WHAT TO DO:
Whenever a line in the material below includes "BLUE", copy that line.
** EXTRACTED INFORMATION follows **
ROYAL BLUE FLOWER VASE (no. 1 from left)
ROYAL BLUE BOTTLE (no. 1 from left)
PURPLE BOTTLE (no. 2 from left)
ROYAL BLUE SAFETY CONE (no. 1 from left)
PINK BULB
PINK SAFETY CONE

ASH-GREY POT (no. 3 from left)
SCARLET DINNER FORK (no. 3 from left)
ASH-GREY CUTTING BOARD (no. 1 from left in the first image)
** End of EXTRACTED INFORMATION **
** EXTRACTED INFORMATION follows **
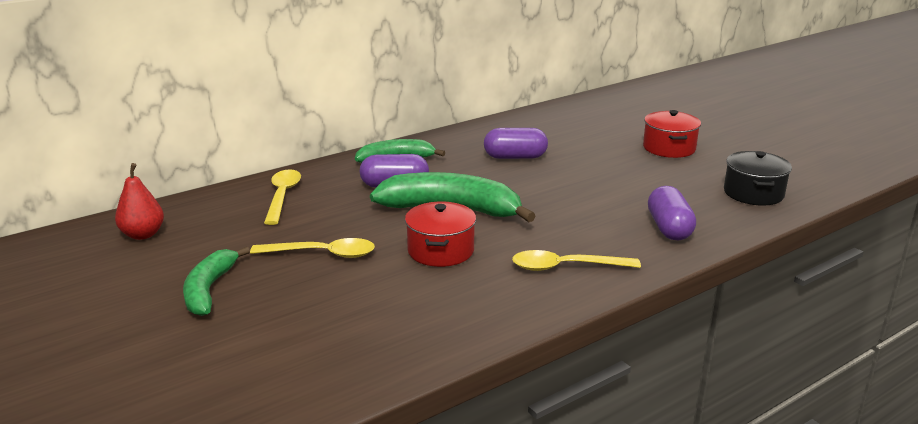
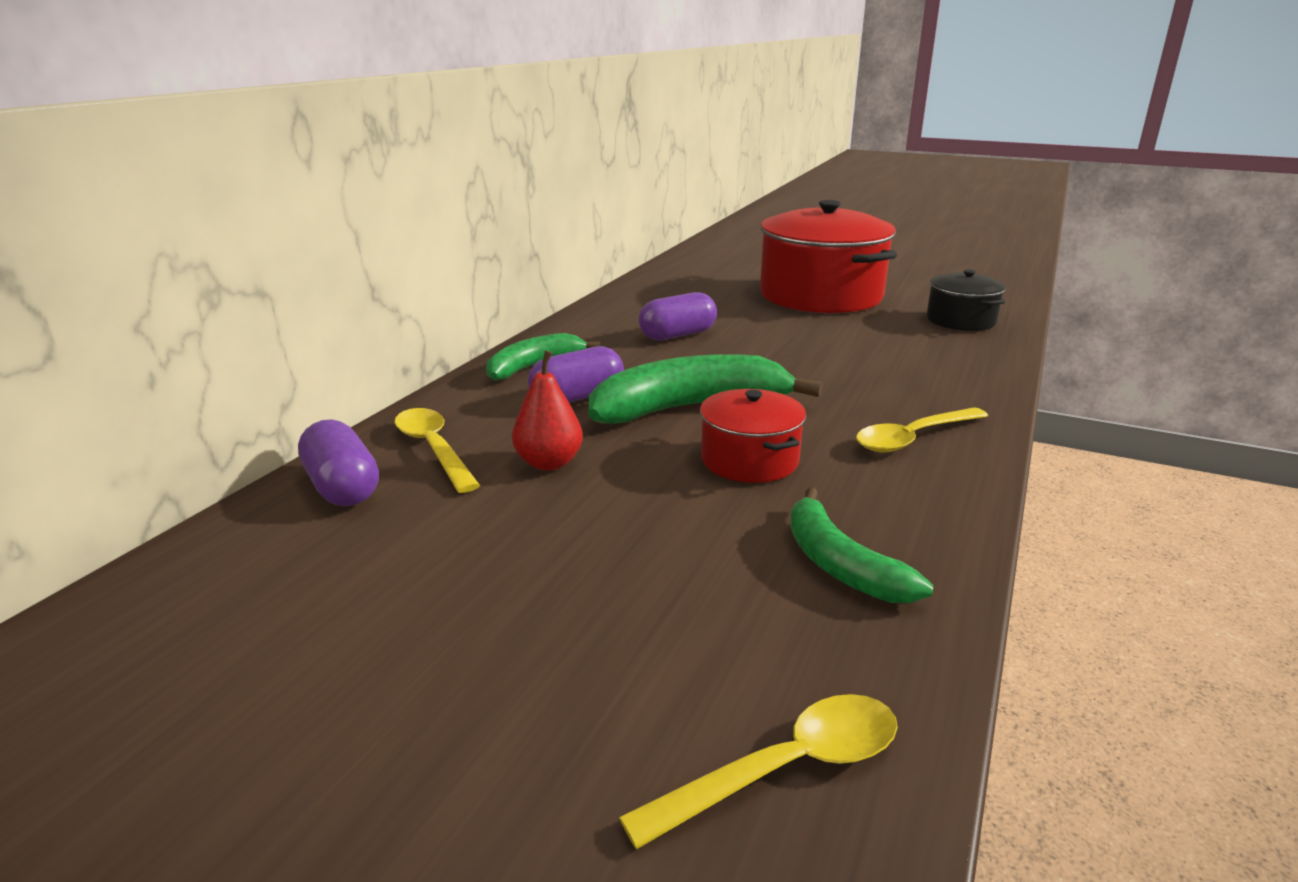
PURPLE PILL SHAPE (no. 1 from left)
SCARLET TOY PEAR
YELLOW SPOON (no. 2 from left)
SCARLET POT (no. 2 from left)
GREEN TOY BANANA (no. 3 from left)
** End of EXTRACTED INFORMATION **
RESULT FOR THIS EXERCISE:
ROYAL BLUE FLOWER VASE (no. 1 from left)
ROYAL BLUE BOTTLE (no. 1 from left)
ROYAL BLUE SAFETY CONE (no. 1 from left)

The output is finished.